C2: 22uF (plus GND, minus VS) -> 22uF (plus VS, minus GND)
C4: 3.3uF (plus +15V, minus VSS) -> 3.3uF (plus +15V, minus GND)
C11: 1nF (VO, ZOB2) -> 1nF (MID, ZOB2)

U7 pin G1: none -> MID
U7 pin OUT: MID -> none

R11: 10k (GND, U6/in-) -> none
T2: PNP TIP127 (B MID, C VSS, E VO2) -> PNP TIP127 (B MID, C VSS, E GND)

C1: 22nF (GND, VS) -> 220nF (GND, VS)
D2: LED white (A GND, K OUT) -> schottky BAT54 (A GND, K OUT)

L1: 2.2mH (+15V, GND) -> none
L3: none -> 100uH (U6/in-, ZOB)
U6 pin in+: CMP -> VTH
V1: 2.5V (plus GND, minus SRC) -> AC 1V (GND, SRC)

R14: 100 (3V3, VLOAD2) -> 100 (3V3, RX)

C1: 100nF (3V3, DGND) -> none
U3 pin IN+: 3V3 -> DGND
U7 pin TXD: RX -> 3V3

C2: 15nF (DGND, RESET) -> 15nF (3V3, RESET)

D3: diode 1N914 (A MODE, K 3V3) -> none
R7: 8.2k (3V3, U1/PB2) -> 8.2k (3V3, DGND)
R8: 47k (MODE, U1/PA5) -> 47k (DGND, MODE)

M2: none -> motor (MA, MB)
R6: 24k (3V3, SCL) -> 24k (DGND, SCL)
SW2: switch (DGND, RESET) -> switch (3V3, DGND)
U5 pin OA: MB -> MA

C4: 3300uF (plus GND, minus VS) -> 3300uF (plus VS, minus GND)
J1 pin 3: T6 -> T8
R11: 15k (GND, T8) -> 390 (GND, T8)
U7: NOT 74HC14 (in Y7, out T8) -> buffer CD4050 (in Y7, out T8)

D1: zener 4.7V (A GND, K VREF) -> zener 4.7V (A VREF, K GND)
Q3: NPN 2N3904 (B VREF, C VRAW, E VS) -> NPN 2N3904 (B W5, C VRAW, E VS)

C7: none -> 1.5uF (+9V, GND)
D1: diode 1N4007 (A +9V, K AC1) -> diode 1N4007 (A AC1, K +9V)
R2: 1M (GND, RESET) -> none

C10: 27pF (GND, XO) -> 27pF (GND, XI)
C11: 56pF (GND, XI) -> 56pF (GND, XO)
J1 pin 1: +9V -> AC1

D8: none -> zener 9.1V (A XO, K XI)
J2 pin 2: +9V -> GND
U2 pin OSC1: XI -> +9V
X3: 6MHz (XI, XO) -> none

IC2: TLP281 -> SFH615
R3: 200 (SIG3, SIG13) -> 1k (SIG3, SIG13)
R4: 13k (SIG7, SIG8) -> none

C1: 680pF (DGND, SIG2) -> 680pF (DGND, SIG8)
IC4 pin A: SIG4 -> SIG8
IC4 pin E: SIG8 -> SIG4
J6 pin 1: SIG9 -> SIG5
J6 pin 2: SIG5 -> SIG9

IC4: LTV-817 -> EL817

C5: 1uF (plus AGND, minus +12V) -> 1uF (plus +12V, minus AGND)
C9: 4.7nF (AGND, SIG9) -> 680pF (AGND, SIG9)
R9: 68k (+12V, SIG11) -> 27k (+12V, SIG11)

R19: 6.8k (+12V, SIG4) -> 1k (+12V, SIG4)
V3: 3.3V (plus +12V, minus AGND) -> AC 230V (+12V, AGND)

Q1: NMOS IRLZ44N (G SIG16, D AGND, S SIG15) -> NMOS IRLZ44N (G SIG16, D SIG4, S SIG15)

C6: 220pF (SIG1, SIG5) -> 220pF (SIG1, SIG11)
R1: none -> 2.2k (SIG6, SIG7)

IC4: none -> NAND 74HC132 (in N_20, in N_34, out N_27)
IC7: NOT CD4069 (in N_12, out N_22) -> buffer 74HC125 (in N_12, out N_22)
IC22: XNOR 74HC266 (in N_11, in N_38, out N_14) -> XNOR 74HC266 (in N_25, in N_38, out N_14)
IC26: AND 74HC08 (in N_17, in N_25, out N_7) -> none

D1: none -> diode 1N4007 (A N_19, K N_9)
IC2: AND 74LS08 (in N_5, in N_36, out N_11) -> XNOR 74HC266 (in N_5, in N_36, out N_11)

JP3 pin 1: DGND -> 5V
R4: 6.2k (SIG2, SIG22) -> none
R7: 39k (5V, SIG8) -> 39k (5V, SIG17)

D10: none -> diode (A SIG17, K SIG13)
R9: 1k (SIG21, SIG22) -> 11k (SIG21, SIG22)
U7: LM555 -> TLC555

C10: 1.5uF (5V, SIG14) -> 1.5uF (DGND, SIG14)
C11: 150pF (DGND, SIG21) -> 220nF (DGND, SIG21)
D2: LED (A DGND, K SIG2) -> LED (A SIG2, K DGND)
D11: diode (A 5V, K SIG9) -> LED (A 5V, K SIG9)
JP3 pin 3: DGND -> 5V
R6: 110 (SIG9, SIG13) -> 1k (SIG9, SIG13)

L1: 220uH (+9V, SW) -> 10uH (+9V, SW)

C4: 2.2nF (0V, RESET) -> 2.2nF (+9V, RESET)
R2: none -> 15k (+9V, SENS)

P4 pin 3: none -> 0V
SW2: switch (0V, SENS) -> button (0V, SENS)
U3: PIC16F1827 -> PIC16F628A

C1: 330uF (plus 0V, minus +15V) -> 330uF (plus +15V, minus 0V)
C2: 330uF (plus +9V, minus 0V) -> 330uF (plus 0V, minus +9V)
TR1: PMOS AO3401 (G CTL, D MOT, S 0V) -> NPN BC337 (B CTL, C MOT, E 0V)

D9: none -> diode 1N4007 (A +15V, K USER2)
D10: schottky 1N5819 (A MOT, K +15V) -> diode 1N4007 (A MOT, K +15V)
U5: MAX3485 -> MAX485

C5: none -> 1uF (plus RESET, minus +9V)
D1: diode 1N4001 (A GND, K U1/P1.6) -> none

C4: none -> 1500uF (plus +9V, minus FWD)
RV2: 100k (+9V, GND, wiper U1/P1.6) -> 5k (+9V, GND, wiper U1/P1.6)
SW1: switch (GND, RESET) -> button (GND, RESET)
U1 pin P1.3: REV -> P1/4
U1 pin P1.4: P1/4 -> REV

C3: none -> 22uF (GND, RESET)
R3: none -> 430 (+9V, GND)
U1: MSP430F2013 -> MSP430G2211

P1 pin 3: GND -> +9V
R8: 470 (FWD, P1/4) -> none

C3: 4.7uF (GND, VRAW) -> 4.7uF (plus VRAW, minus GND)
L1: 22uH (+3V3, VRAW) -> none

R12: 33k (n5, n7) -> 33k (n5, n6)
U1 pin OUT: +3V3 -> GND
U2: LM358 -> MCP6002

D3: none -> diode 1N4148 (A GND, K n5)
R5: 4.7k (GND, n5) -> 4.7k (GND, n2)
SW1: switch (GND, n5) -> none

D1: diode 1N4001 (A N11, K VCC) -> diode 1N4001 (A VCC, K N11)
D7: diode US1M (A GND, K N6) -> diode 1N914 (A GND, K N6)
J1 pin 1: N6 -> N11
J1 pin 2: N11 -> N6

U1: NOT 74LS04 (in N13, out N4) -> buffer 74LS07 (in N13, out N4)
○ ○ ○
# PROBLEM
Would you please repeat the entire listing, line for line?

# RESULT FOR THIS EXERCISE
C2: 22uF (plus GND, minus VS) -> 22uF (plus VS, minus GND)
C4: 3.3uF (plus +15V, minus VSS) -> 3.3uF (plus +15V, minus GND)
C11: 1nF (VO, ZOB2) -> 1nF (MID, ZOB2)

U7 pin G1: none -> MID
U7 pin OUT: MID -> none

R11: 10k (GND, U6/in-) -> none
T2: PNP TIP127 (B MID, C VSS, E VO2) -> PNP TIP127 (B MID, C VSS, E GND)

C1: 22nF (GND, VS) -> 220nF (GND, VS)
D2: LED white (A GND, K OUT) -> schottky BAT54 (A GND, K OUT)

L1: 2.2mH (+15V, GND) -> none
L3: none -> 100uH (U6/in-, ZOB)
U6 pin in+: CMP -> VTH
V1: 2.5V (plus GND, minus SRC) -> AC 1V (GND, SRC)

R14: 100 (3V3, VLOAD2) -> 100 (3V3, RX)

C1: 100nF (3V3, DGND) -> none
U3 pin IN+: 3V3 -> DGND
U7 pin TXD: RX -> 3V3

C2: 15nF (DGND, RESET) -> 15nF (3V3, RESET)

D3: diode 1N914 (A MODE, K 3V3) -> none
R7: 8.2k (3V3, U1/PB2) -> 8.2k (3V3, DGND)
R8: 47k (MODE, U1/PA5) -> 47k (DGND, MODE)

M2: none -> motor (MA, MB)
R6: 24k (3V3, SCL) -> 24k (DGND, SCL)
SW2: switch (DGND, RESET) -> switch (3V3, DGND)
U5 pin OA: MB -> MA

C4: 3300uF (plus GND, minus VS) -> 3300uF (plus VS, minus GND)
J1 pin 3: T6 -> T8
R11: 15k (GND, T8) -> 390 (GND, T8)
U7: NOT 74HC14 (in Y7, out T8) -> buffer CD4050 (in Y7, out T8)

D1: zener 4.7V (A GND, K VREF) -> zener 4.7V (A VREF, K GND)
Q3: NPN 2N3904 (B VREF, C VRAW, E VS) -> NPN 2N3904 (B W5, C VRAW, E VS)

C7: none -> 1.5uF (+9V, GND)
D1: diode 1N4007 (A +9V, K AC1) -> diode 1N4007 (A AC1, K +9V)
R2: 1M (GND, RESET) -> none

C10: 27pF (GND, XO) -> 27pF (GND, XI)
C11: 56pF (GND, XI) -> 56pF (GND, XO)
J1 pin 1: +9V -> AC1

D8: none -> zener 9.1V (A XO, K XI)
J2 pin 2: +9V -> GND
U2 pin OSC1: XI -> +9V
X3: 6MHz (XI, XO) -> none

IC2: TLP281 -> SFH615
R3: 200 (SIG3, SIG13) -> 1k (SIG3, SIG13)
R4: 13k (SIG7, SIG8) -> none

C1: 680pF (DGND, SIG2) -> 680pF (DGND, SIG8)
IC4 pin A: SIG4 -> SIG8
IC4 pin E: SIG8 -> SIG4
J6 pin 1: SIG9 -> SIG5
J6 pin 2: SIG5 -> SIG9

IC4: LTV-817 -> EL817

C5: 1uF (plus AGND, minus +12V) -> 1uF (plus +12V, minus AGND)
C9: 4.7nF (AGND, SIG9) -> 680pF (AGND, SIG9)
R9: 68k (+12V, SIG11) -> 27k (+12V, SIG11)

R19: 6.8k (+12V, SIG4) -> 1k (+12V, SIG4)
V3: 3.3V (plus +12V, minus AGND) -> AC 230V (+12V, AGND)

Q1: NMOS IRLZ44N (G SIG16, D AGND, S SIG15) -> NMOS IRLZ44N (G SIG16, D SIG4, S SIG15)

C6: 220pF (SIG1, SIG5) -> 220pF (SIG1, SIG11)
R1: none -> 2.2k (SIG6, SIG7)

IC4: none -> NAND 74HC132 (in N_20, in N_34, out N_27)
IC7: NOT CD4069 (in N_12, out N_22) -> buffer 74HC125 (in N_12, out N_22)
IC22: XNOR 74HC266 (in N_11, in N_38, out N_14) -> XNOR 74HC266 (in N_25, in N_38, out N_14)
IC26: AND 74HC08 (in N_17, in N_25, out N_7) -> none

D1: none -> diode 1N4007 (A N_19, K N_9)
IC2: AND 74LS08 (in N_5, in N_36, out N_11) -> XNOR 74HC266 (in N_5, in N_36, out N_11)

JP3 pin 1: DGND -> 5V
R4: 6.2k (SIG2, SIG22) -> none
R7: 39k (5V, SIG8) -> 39k (5V, SIG17)

D10: none -> diode (A SIG17, K SIG13)
R9: 1k (SIG21, SIG22) -> 11k (SIG21, SIG22)
U7: LM555 -> TLC555

C10: 1.5uF (5V, SIG14) -> 1.5uF (DGND, SIG14)
C11: 150pF (DGND, SIG21) -> 220nF (DGND, SIG21)
D2: LED (A DGND, K SIG2) -> LED (A SIG2, K DGND)
D11: diode (A 5V, K SIG9) -> LED (A 5V, K SIG9)
JP3 pin 3: DGND -> 5V
R6: 110 (SIG9, SIG13) -> 1k (SIG9, SIG13)

L1: 220uH (+9V, SW) -> 10uH (+9V, SW)

C4: 2.2nF (0V, RESET) -> 2.2nF (+9V, RESET)
R2: none -> 15k (+9V, SENS)

P4 pin 3: none -> 0V
SW2: switch (0V, SENS) -> button (0V, SENS)
U3: PIC16F1827 -> PIC16F628A

C1: 330uF (plus 0V, minus +15V) -> 330uF (plus +15V, minus 0V)
C2: 330uF (plus +9V, minus 0V) -> 330uF (plus 0V, minus +9V)
TR1: PMOS AO3401 (G CTL, D MOT, S 0V) -> NPN BC337 (B CTL, C MOT, E 0V)

D9: none -> diode 1N4007 (A +15V, K USER2)
D10: schottky 1N5819 (A MOT, K +15V) -> diode 1N4007 (A MOT, K +15V)
U5: MAX3485 -> MAX485

C5: none -> 1uF (plus RESET, minus +9V)
D1: diode 1N4001 (A GND, K U1/P1.6) -> none

C4: none -> 1500uF (plus +9V, minus FWD)
RV2: 100k (+9V, GND, wiper U1/P1.6) -> 5k (+9V, GND, wiper U1/P1.6)
SW1: switch (GND, RESET) -> button (GND, RESET)
U1 pin P1.3: REV -> P1/4
U1 pin P1.4: P1/4 -> REV

C3: none -> 22uF (GND, RESET)
R3: none -> 430 (+9V, GND)
U1: MSP430F2013 -> MSP430G2211

P1 pin 3: GND -> +9V
R8: 470 (FWD, P1/4) -> none

C3: 4.7uF (GND, VRAW) -> 4.7uF (plus VRAW, minus GND)
L1: 22uH (+3V3, VRAW) -> none

R12: 33k (n5, n7) -> 33k (n5, n6)
U1 pin OUT: +3V3 -> GND
U2: LM358 -> MCP6002

D3: none -> diode 1N4148 (A GND, K n5)
R5: 4.7k (GND, n5) -> 4.7k (GND, n2)
SW1: switch (GND, n5) -> none

D1: diode 1N4001 (A N11, K VCC) -> diode 1N4001 (A VCC, K N11)
D7: diode US1M (A GND, K N6) -> diode 1N914 (A GND, K N6)
J1 pin 1: N6 -> N11
J1 pin 2: N11 -> N6

U1: NOT 74LS04 (in N13, out N4) -> buffer 74LS07 (in N13, out N4)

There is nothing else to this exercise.